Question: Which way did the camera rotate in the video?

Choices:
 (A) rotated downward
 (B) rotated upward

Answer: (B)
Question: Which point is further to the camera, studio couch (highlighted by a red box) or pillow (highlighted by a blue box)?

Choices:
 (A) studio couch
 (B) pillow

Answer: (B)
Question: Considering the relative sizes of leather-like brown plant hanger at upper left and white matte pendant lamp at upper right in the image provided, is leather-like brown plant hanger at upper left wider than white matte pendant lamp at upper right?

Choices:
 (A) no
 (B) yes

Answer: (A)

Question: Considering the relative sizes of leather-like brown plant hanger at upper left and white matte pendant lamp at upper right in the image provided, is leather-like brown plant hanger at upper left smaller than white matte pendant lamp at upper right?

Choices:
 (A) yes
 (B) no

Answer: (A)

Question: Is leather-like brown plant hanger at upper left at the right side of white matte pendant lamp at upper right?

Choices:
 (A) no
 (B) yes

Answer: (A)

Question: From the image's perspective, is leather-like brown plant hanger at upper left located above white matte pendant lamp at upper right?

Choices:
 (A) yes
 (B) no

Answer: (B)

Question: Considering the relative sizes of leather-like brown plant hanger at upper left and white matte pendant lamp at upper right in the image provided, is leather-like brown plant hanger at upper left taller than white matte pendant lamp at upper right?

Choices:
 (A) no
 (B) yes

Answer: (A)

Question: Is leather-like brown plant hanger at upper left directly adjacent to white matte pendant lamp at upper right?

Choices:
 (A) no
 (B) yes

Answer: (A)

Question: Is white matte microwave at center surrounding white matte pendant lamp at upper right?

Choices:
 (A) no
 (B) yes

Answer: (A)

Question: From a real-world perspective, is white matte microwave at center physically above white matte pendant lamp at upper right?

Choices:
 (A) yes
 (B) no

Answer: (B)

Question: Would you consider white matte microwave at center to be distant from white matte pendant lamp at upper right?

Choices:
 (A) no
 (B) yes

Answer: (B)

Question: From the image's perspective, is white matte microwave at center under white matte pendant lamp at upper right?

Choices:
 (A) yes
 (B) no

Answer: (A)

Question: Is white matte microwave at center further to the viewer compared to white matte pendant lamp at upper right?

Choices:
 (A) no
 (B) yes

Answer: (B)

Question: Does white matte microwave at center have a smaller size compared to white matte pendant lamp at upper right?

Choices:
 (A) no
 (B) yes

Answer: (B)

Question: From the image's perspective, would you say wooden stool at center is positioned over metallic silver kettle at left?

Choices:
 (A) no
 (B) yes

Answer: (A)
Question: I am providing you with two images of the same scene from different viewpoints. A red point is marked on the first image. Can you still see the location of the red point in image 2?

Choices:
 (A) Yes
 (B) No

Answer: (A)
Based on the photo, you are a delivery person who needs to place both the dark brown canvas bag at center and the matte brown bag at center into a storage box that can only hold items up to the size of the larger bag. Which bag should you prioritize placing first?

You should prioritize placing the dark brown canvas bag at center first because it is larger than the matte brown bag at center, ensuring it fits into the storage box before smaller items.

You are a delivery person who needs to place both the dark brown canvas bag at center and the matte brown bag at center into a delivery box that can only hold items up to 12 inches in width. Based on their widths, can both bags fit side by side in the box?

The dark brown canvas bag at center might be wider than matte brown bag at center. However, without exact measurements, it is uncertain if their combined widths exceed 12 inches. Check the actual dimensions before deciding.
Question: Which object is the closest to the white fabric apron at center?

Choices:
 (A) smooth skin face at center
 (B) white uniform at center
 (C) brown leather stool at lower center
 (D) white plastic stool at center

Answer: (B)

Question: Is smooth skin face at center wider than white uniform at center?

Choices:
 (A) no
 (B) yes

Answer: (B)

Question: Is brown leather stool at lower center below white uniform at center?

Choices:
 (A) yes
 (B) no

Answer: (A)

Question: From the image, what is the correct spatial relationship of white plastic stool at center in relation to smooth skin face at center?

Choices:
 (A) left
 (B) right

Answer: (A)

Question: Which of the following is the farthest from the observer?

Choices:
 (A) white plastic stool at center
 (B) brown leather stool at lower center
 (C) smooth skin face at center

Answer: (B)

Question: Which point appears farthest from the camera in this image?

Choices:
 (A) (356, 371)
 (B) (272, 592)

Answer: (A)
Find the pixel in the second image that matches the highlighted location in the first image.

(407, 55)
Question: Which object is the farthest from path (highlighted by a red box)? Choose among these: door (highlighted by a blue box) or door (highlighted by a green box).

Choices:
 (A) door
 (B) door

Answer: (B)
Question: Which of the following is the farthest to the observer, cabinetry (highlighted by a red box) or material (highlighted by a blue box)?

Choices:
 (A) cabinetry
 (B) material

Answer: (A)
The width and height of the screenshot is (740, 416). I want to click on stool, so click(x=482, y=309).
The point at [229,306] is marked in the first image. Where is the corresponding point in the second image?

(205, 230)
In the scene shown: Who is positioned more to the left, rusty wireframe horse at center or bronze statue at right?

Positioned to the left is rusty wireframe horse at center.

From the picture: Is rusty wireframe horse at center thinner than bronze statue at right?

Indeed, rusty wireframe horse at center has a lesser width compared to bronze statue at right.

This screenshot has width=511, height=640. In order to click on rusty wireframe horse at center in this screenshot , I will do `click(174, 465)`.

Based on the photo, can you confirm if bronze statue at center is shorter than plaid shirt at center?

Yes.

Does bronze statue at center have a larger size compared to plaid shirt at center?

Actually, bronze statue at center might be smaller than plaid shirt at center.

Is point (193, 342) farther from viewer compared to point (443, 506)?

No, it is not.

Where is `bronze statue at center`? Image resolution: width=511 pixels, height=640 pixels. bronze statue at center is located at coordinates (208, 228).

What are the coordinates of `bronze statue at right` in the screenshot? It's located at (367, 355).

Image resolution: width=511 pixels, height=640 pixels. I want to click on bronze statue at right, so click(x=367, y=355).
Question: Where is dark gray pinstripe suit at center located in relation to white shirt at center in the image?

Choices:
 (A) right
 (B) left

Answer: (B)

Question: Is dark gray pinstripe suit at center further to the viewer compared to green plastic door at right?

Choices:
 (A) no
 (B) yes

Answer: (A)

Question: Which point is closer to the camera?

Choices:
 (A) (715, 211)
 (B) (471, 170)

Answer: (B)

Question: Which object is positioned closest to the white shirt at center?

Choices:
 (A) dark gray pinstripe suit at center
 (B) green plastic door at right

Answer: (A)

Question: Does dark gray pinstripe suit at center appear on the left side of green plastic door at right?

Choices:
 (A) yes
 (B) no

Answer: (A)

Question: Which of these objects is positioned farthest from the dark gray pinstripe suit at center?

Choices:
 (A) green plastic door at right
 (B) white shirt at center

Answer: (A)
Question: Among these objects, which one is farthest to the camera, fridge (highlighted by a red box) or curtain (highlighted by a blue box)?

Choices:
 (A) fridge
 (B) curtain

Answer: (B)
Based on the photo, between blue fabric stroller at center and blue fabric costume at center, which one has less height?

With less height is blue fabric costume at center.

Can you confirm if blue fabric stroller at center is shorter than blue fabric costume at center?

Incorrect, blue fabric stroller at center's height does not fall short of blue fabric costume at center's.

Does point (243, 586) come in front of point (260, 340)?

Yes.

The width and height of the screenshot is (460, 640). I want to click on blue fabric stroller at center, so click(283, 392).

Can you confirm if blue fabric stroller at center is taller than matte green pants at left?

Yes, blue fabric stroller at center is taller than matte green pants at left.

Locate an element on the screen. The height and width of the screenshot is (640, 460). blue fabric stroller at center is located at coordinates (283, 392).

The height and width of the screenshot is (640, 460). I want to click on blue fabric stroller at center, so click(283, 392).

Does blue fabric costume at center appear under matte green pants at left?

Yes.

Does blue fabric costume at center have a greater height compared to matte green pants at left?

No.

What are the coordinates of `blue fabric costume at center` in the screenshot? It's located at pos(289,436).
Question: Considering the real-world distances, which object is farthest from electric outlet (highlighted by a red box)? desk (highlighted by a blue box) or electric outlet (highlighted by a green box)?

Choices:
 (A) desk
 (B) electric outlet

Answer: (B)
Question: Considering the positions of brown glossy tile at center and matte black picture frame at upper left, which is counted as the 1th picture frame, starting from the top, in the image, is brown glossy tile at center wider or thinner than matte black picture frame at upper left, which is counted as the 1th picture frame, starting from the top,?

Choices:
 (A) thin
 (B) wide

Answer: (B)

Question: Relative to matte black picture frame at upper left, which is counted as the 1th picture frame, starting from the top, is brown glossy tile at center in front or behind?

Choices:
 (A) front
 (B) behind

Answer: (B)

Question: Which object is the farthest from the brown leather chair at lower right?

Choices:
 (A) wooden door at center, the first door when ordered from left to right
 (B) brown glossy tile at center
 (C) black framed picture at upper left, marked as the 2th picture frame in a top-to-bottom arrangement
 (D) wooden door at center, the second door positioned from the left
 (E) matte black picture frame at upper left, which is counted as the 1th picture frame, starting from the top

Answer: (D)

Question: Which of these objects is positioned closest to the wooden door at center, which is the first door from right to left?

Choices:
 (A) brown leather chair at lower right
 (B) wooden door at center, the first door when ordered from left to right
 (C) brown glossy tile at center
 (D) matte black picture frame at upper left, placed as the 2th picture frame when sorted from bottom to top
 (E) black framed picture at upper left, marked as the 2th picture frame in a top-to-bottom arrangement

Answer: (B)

=======

### Instructions for the task
Copy verbatim everything from the very start of the entries above down through the line containing "Question: Is leather-like brown plant hanger at upper left at", with that line included.

### Completed task
Question: Which way did the camera rotate in the video?

Choices:
 (A) rotated downward
 (B) rotated upward

Answer: (B)
Question: Which point is further to the camera, studio couch (highlighted by a red box) or pillow (highlighted by a blue box)?

Choices:
 (A) studio couch
 (B) pillow

Answer: (B)
Question: Considering the relative sizes of leather-like brown plant hanger at upper left and white matte pendant lamp at upper right in the image provided, is leather-like brown plant hanger at upper left wider than white matte pendant lamp at upper right?

Choices:
 (A) no
 (B) yes

Answer: (A)

Question: Considering the relative sizes of leather-like brown plant hanger at upper left and white matte pendant lamp at upper right in the image provided, is leather-like brown plant hanger at upper left smaller than white matte pendant lamp at upper right?

Choices:
 (A) yes
 (B) no

Answer: (A)

Question: Is leather-like brown plant hanger at upper left at the right side of white matte pendant lamp at upper right?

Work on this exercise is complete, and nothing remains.